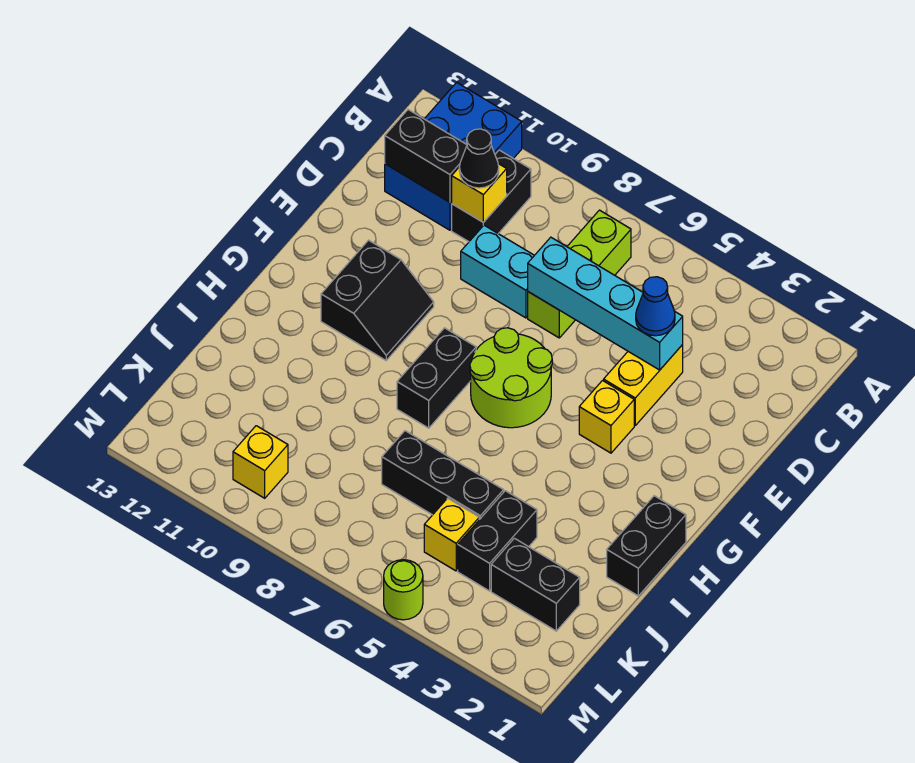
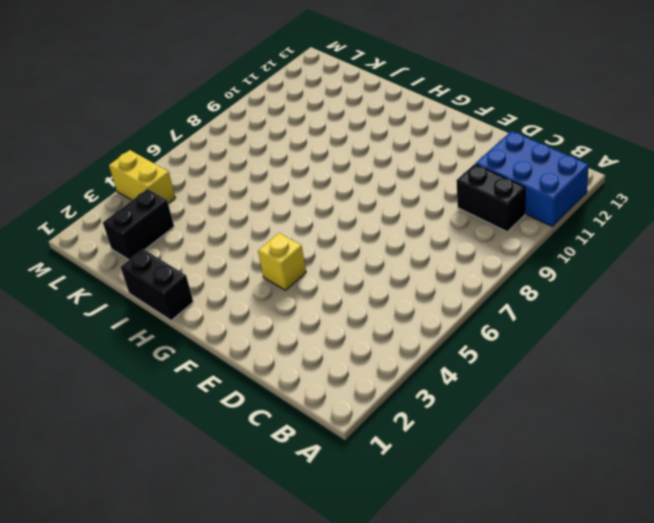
yellow brick L4:M4 level 1 -> yellow brick D4:E4 level 1
none -> lime brick B7:D7 level 1
none -> cyan brick D8:D9 level 1
none -> lime round brick F6:G7 level 1

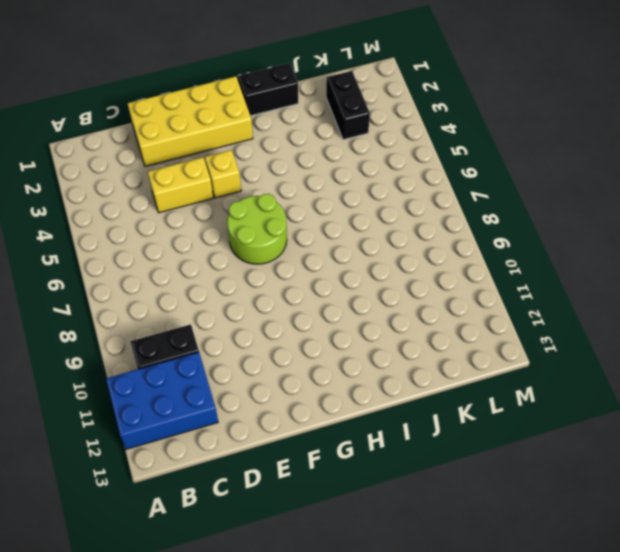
yellow brick D1:G2 level 1 -> none
none -> lime brick B7:D7 level 1
none -> cyan brick D8:D9 level 1
none -> black slope F10:G11 level 1 top 11

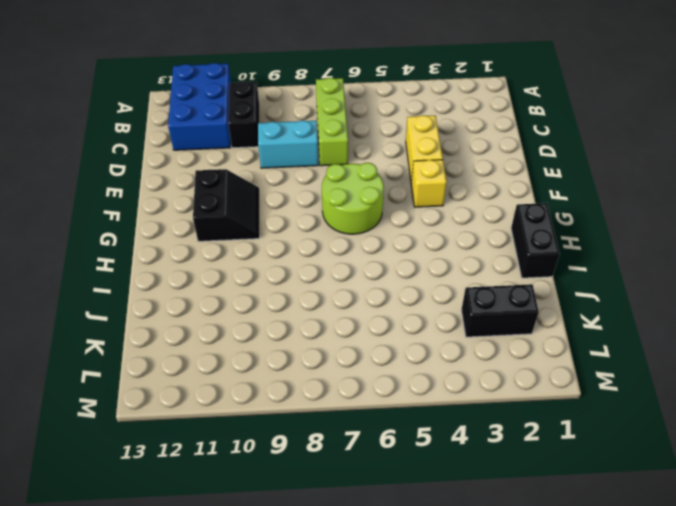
none -> black brick G8:H8 level 1
none -> black brick J4:K4 level 1
none -> black brick J5:J7 level 1

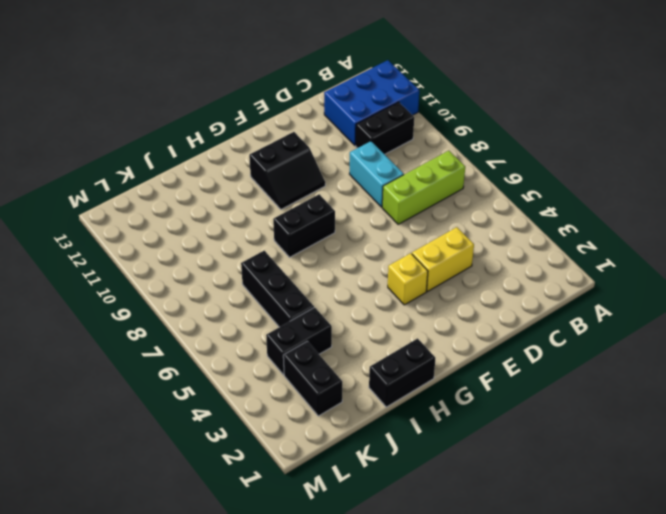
none -> lime round brick F6:G7 level 1
none -> yellow brick K5 level 1
none -> yellow brick L10 level 1

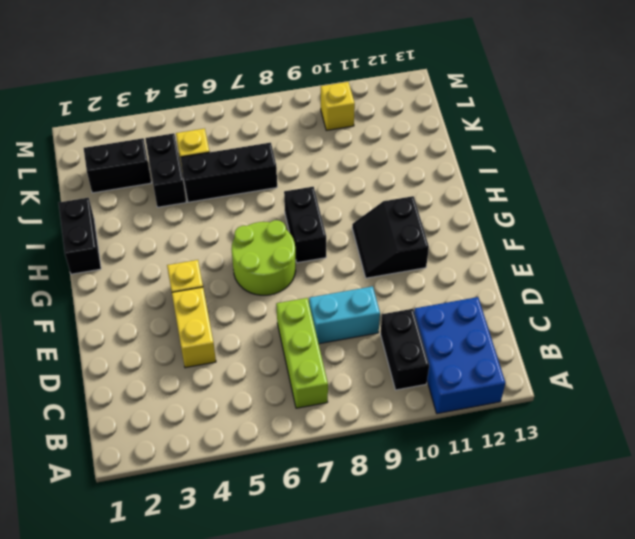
none -> lime round brick M5 level 1
none -> yellow brick C10 level 2
none -> black brick C11:C12 level 2

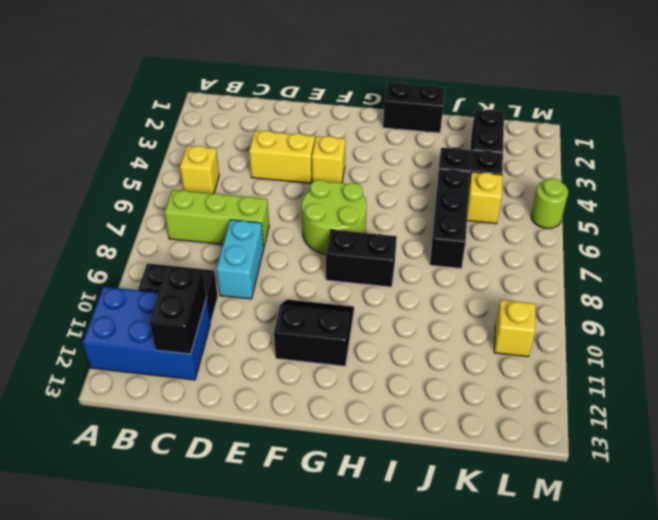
yellow brick B5 level 1 -> yellow brick C10 level 2
none -> cyan brick D4:D7 level 2
none -> black cone C10 level 3
none -> blue cone D4 level 3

=====

- _To do_: Each line of the entries above that includes the string "yellow" should be copied out.

- _Your response_:
yellow brick L4:M4 level 1 -> yellow brick D4:E4 level 1
yellow brick D1:G2 level 1 -> none
none -> yellow brick K5 level 1
none -> yellow brick L10 level 1
none -> yellow brick C10 level 2
yellow brick B5 level 1 -> yellow brick C10 level 2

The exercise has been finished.